Problem to solve: Type out the data exactly as given. Skip any image.

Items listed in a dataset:
----------
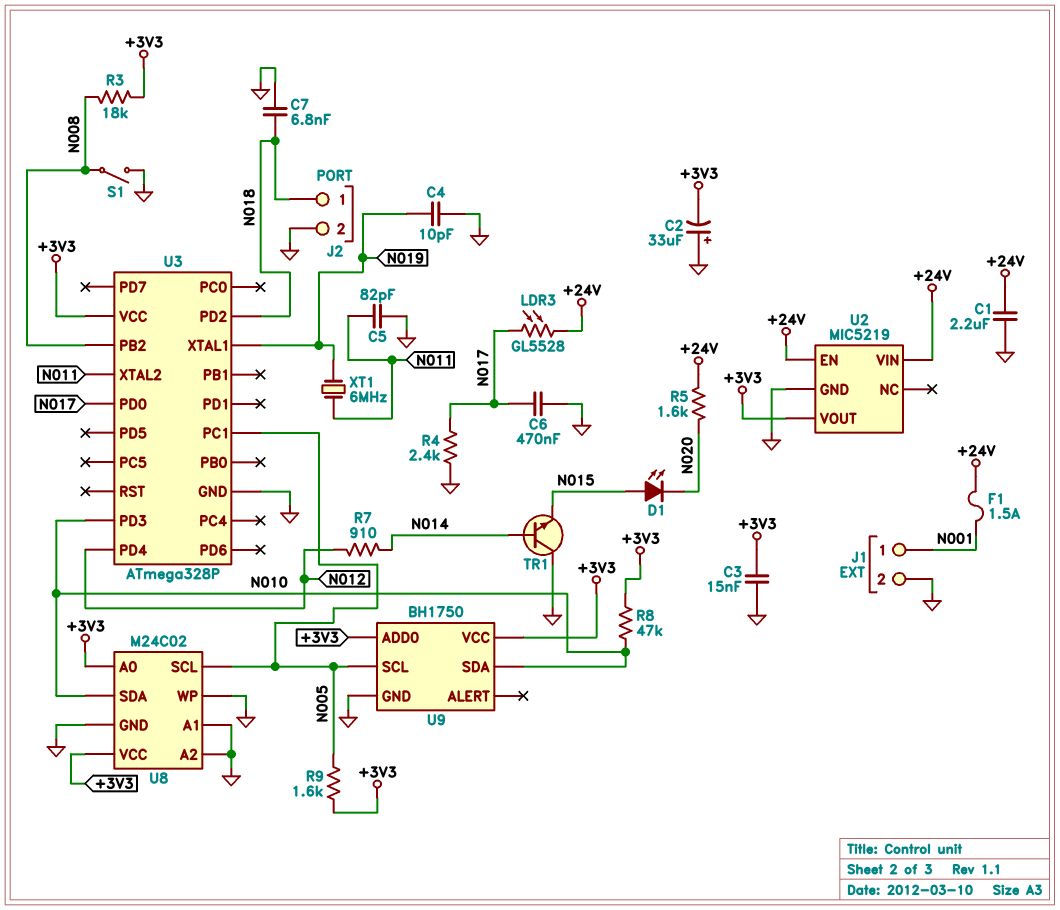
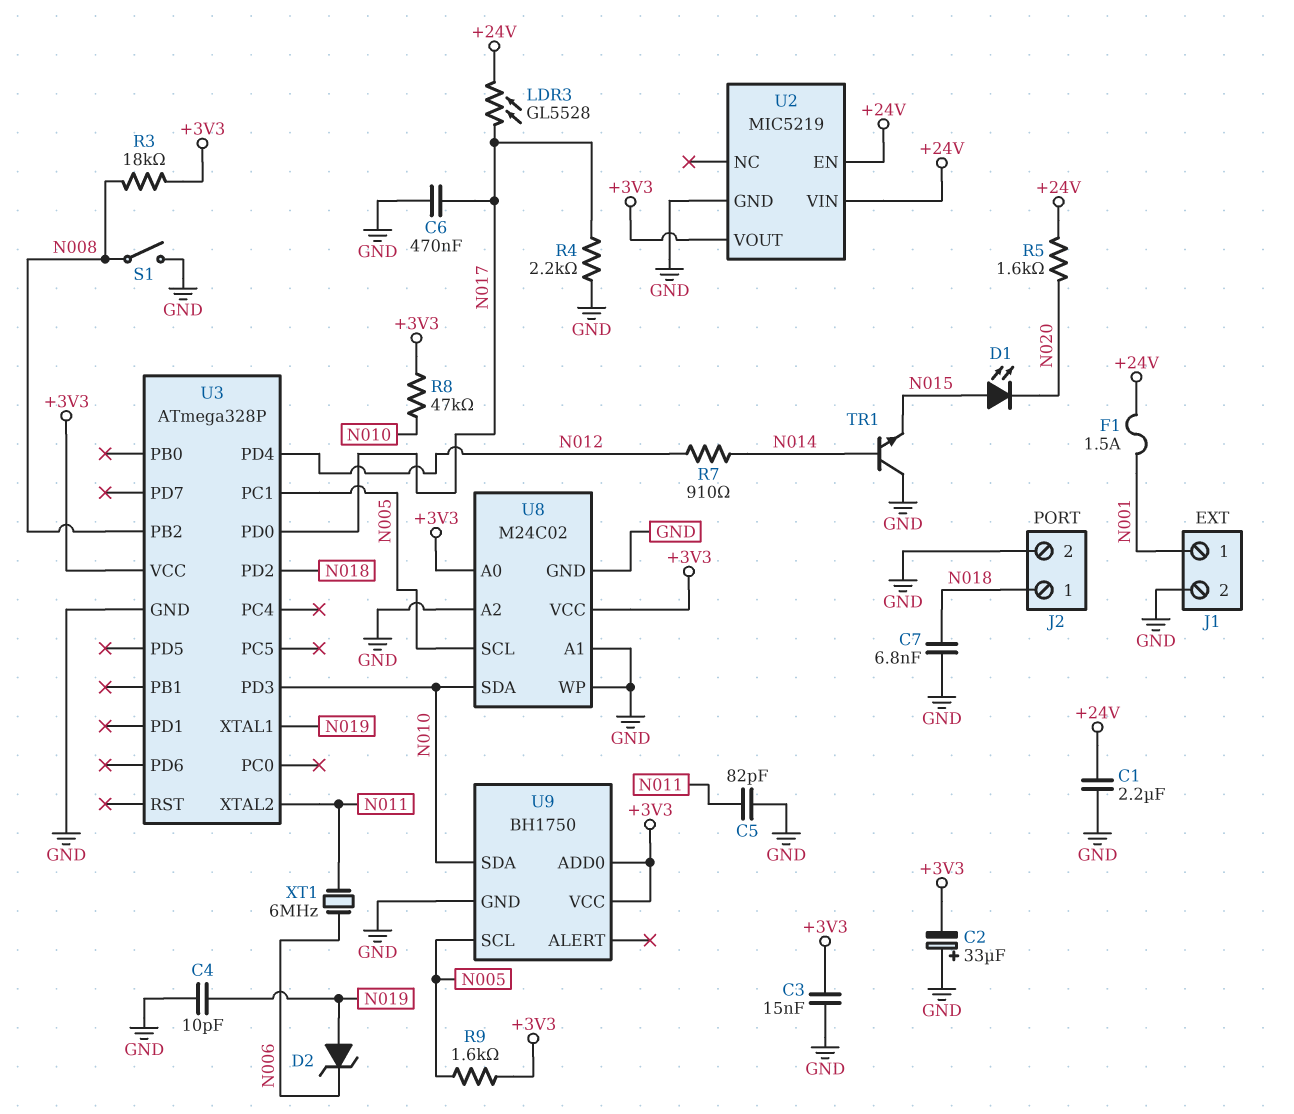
D2: none -> zener (A N019, K N006)
R4: 2.4k (GND, N017) -> 2.2k (GND, N017)
XT1: 6MHz (N011, N019) -> 6MHz (N006, N011)

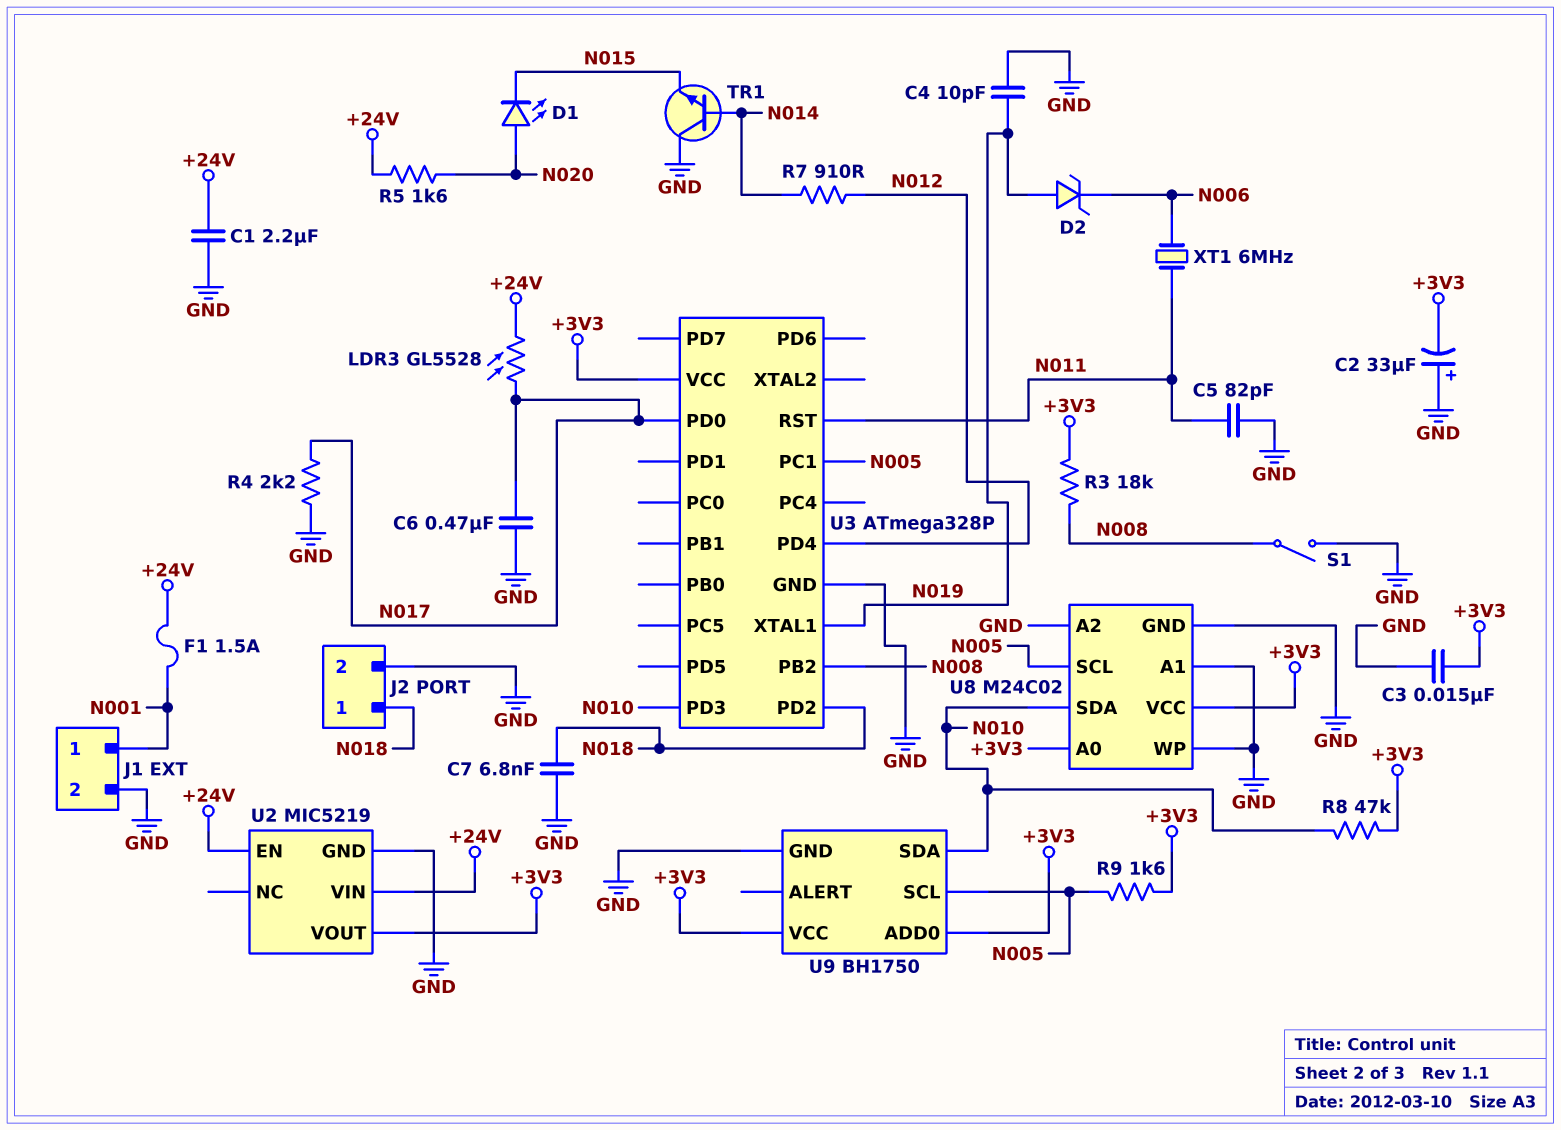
D1: LED (A N015, K N020) -> LED (A N020, K N015)
U3 pin RST: none -> N011
U3 pin XTAL2: N011 -> none

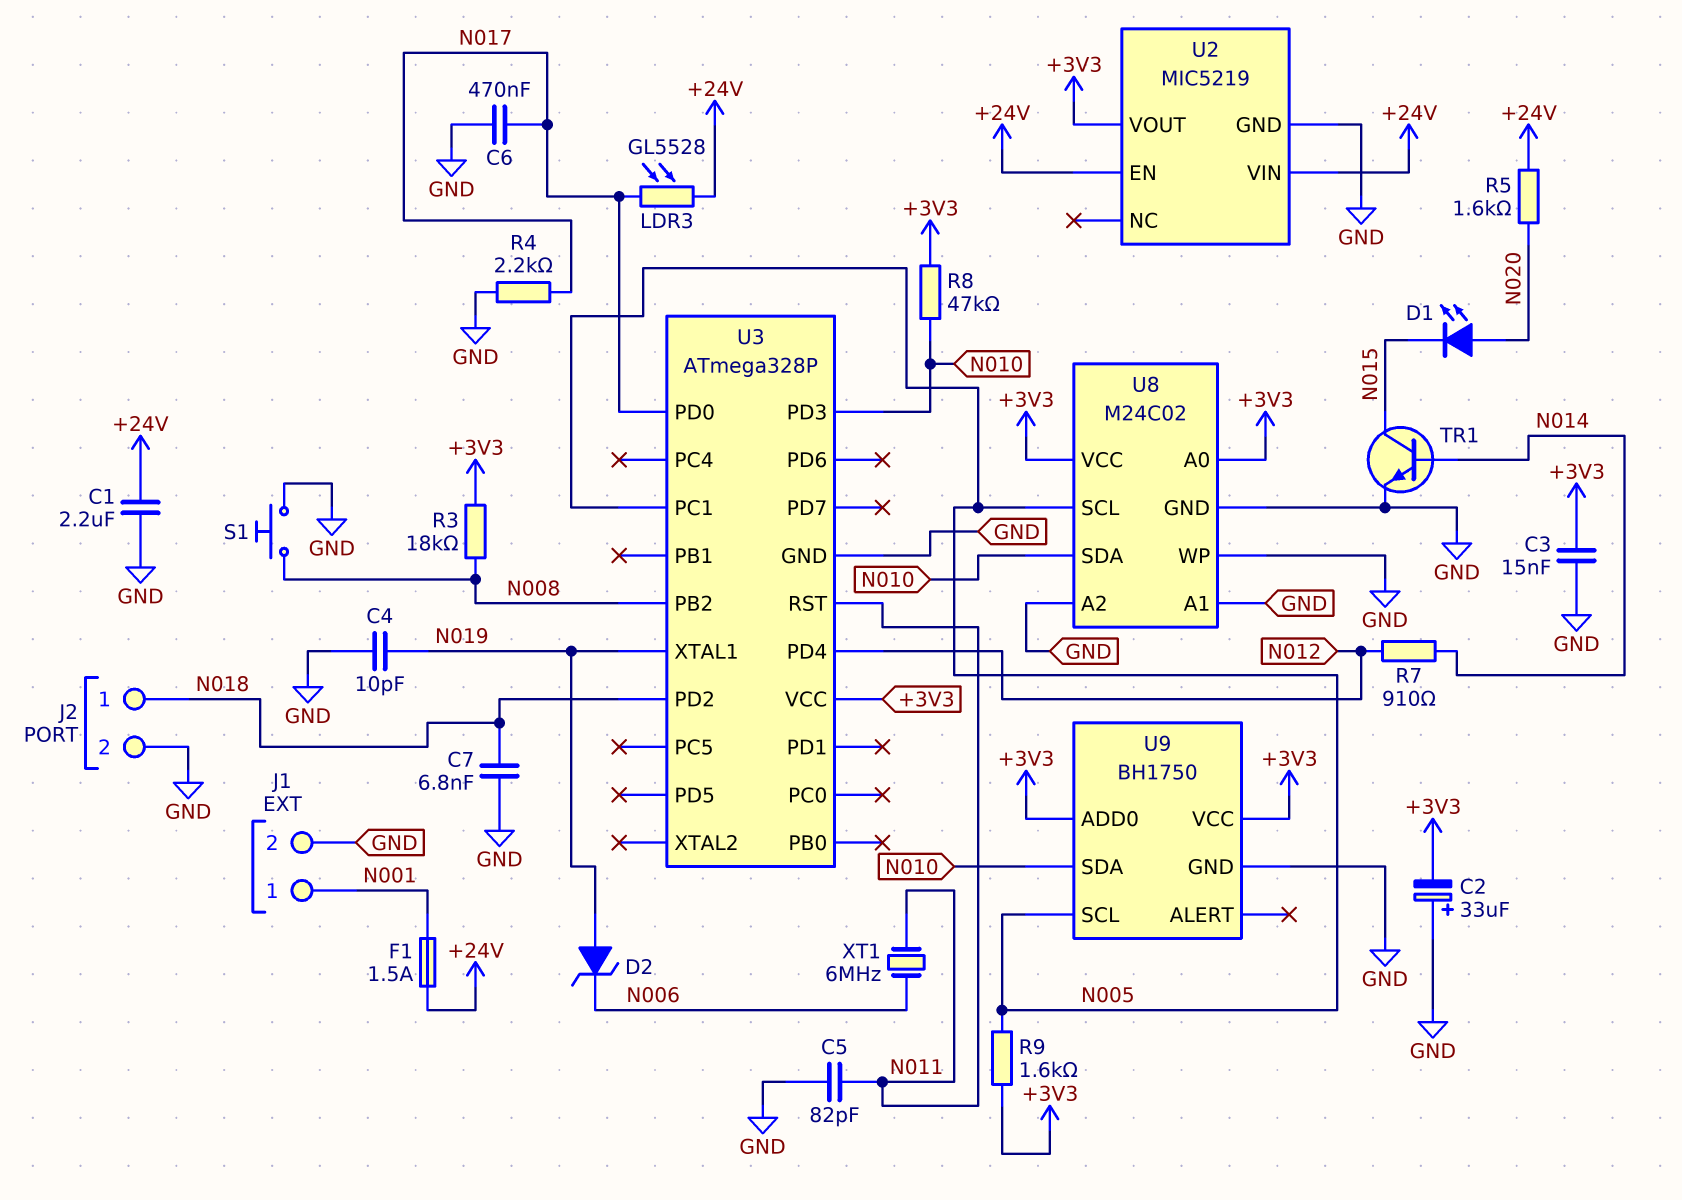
S1: switch (GND, N008) -> button (GND, N008)
TR1: NPN (B N014, C GND, E N015) -> NPN (B N014, C N015, E GND)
----------
Answer to the problem:
D2: none -> zener (A N019, K N006)
R4: 2.4k (GND, N017) -> 2.2k (GND, N017)
XT1: 6MHz (N011, N019) -> 6MHz (N006, N011)

D1: LED (A N015, K N020) -> LED (A N020, K N015)
U3 pin RST: none -> N011
U3 pin XTAL2: N011 -> none

S1: switch (GND, N008) -> button (GND, N008)
TR1: NPN (B N014, C GND, E N015) -> NPN (B N014, C N015, E GND)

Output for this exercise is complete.